» **What the exercise asks**: Hunt through the entries for the word "turned" and copy each line in which it appears.

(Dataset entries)
####################
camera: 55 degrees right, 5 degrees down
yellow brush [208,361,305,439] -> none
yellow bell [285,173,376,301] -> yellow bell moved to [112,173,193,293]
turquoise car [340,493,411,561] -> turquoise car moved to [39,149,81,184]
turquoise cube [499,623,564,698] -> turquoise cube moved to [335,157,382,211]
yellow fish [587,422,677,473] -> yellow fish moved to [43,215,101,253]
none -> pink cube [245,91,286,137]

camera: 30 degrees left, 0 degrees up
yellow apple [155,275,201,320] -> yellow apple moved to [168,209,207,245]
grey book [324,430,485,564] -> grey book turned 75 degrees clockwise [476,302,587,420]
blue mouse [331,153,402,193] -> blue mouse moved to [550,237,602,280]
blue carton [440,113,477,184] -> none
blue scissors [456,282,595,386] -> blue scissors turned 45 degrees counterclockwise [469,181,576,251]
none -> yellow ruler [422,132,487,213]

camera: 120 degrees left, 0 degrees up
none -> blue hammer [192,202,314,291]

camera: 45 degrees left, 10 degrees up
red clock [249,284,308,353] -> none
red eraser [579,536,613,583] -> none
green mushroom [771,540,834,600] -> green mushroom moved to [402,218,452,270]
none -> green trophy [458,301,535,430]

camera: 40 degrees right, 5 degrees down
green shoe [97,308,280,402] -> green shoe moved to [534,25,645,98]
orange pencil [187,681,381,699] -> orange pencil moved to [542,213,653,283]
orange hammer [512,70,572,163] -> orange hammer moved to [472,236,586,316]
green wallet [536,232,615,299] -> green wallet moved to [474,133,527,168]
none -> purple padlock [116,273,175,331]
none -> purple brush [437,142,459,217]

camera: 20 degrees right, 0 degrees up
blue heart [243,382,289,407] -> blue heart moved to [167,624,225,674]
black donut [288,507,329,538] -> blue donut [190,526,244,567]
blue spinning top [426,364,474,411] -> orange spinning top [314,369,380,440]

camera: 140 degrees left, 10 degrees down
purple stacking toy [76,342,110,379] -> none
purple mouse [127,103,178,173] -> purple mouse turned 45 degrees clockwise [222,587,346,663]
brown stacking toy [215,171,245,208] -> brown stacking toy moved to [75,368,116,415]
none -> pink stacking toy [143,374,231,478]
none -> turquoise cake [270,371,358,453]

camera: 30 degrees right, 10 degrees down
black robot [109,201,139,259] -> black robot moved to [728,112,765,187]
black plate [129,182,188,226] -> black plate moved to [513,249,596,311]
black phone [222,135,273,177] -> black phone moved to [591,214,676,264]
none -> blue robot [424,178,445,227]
####################
» **Expected answer**:
grey book [324,430,485,564] -> grey book turned 75 degrees clockwise [476,302,587,420]
blue scissors [456,282,595,386] -> blue scissors turned 45 degrees counterclockwise [469,181,576,251]
purple mouse [127,103,178,173] -> purple mouse turned 45 degrees clockwise [222,587,346,663]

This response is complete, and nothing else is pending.